◆ Work request: Go through the records and restate them word for word, omitting images.

(Coordinate-based change listings)
------------

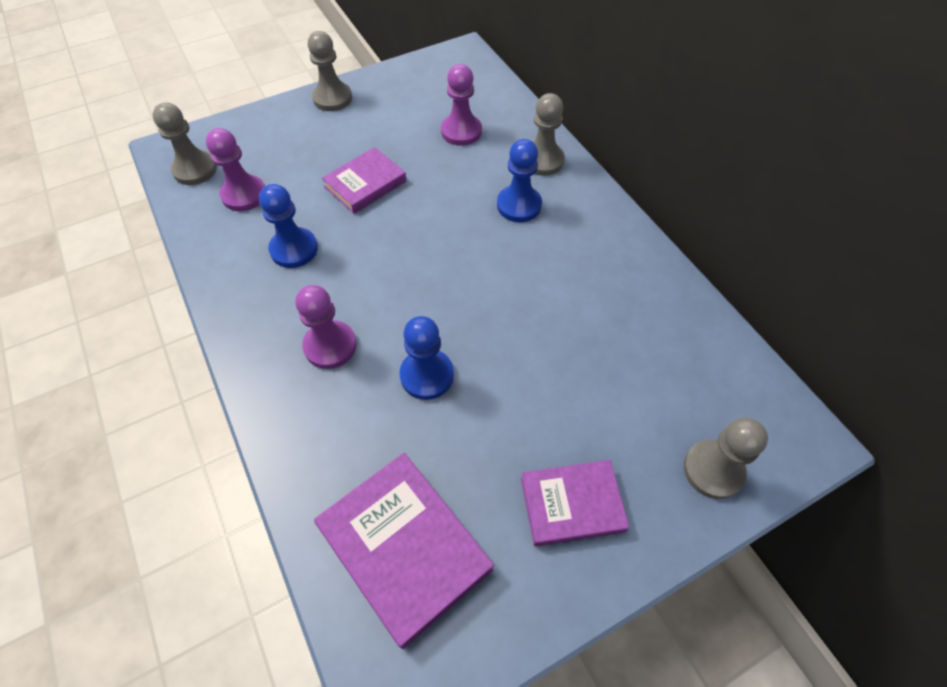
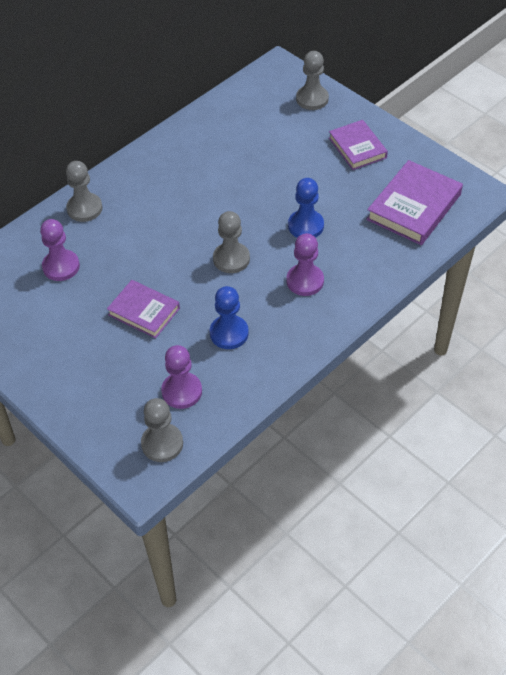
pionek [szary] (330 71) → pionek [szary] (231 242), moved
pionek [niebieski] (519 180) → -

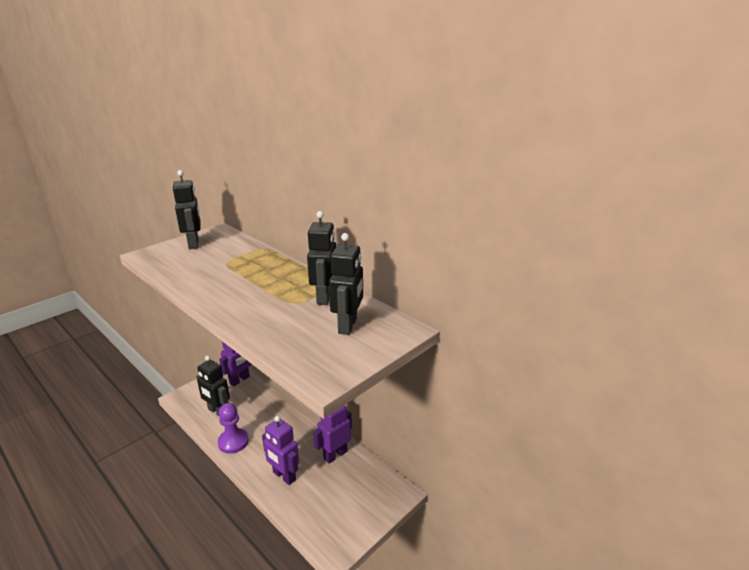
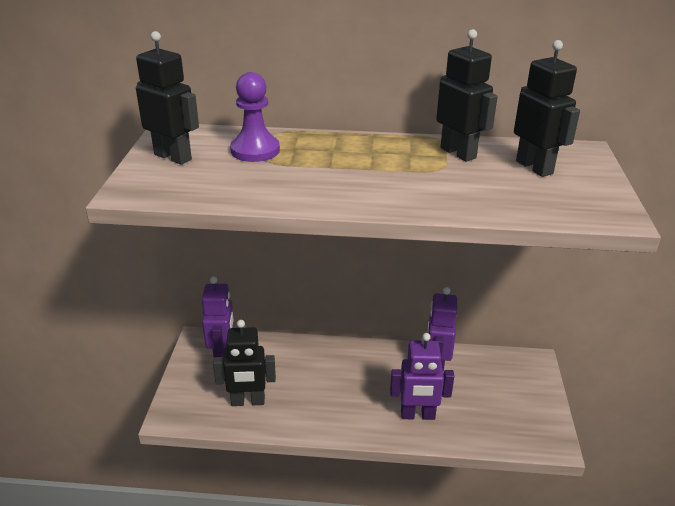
pionek [fioletowy] (233 428) → pionek [fioletowy] (255 117), moved

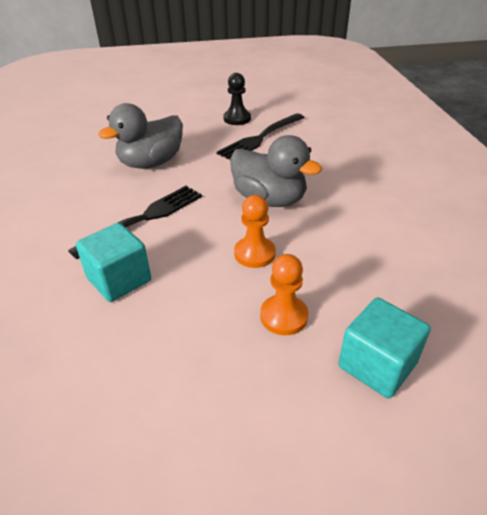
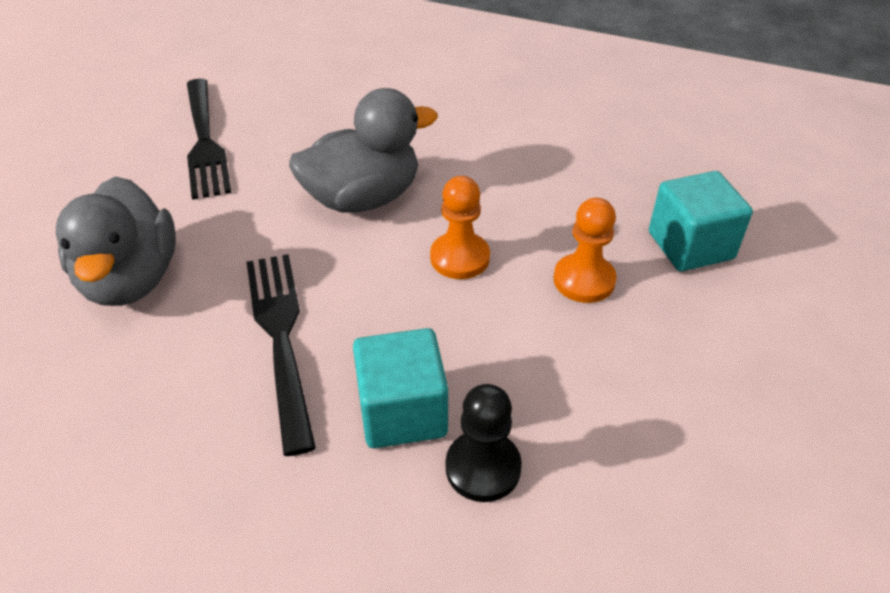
pionek [czarny] (237 99) → pionek [czarny] (484 443), moved

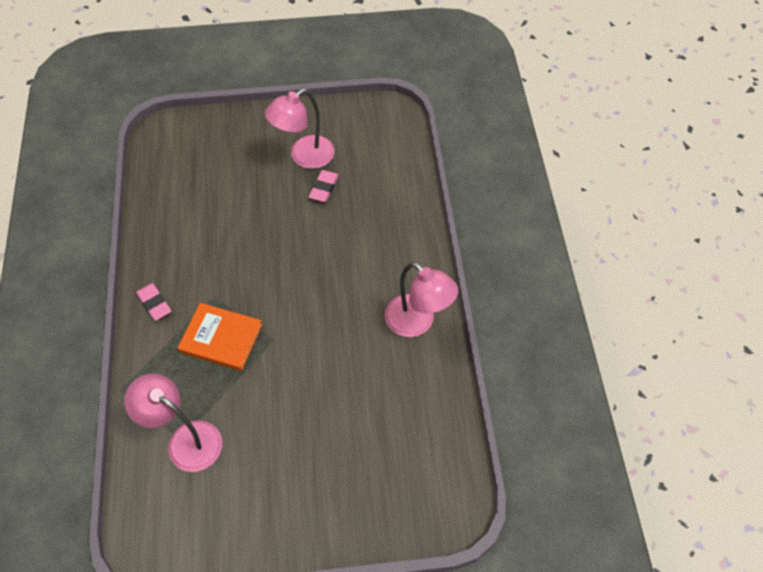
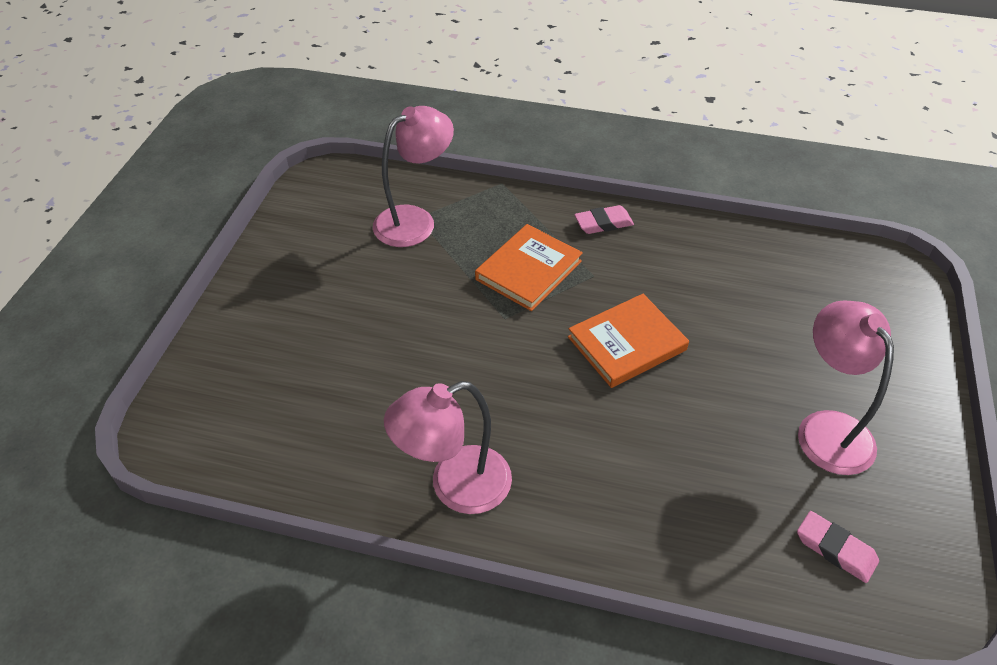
- → książka [pomarańczowy] (628 341)
gumka do mazania [różowy] (323 186) → gumka do mazania [różowy] (838 547), moved

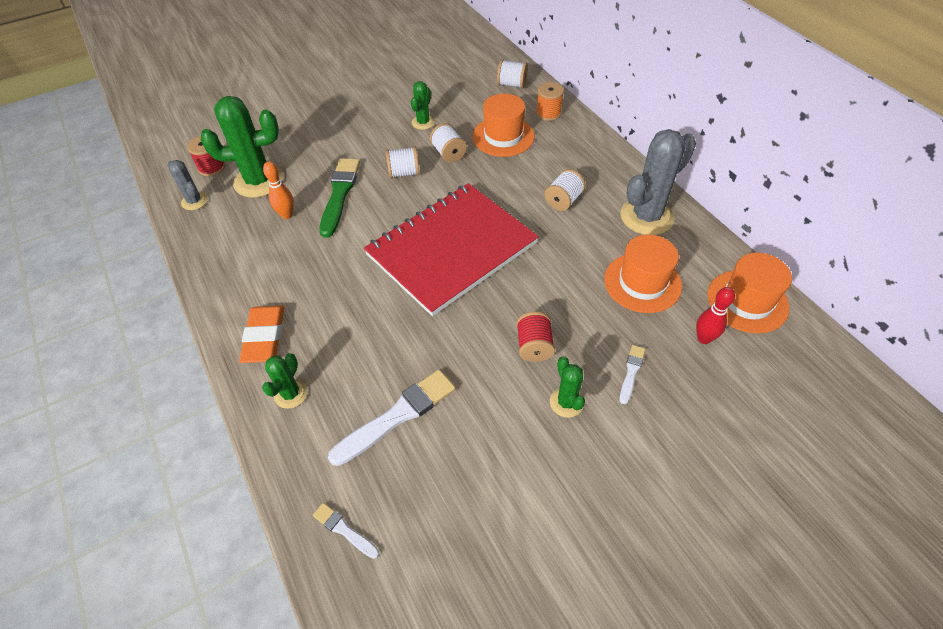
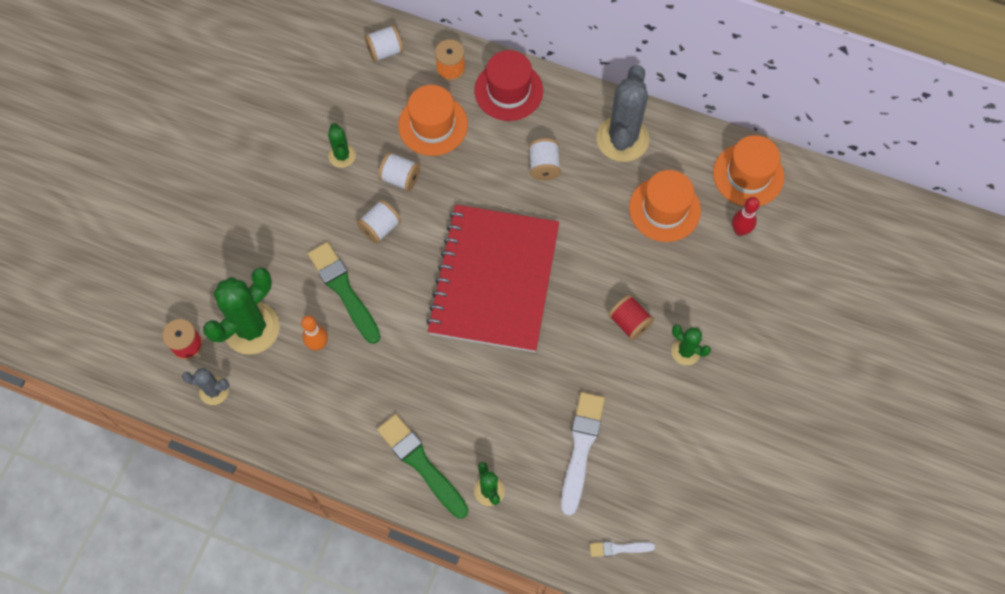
gumka do mazania [pomarańczowy] (262 334) → pędzel [zielony] (423 466)
- → kapelusz [czerwony] (509 85)
pędzel [biały] (632 374) → -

------------

◆ Answer section:
pionek [szary] (330 71) → pionek [szary] (231 242), moved
pionek [niebieski] (519 180) → -

pionek [fioletowy] (233 428) → pionek [fioletowy] (255 117), moved

pionek [czarny] (237 99) → pionek [czarny] (484 443), moved

- → książka [pomarańczowy] (628 341)
gumka do mazania [różowy] (323 186) → gumka do mazania [różowy] (838 547), moved

gumka do mazania [pomarańczowy] (262 334) → pędzel [zielony] (423 466)
- → kapelusz [czerwony] (509 85)
pędzel [biały] (632 374) → -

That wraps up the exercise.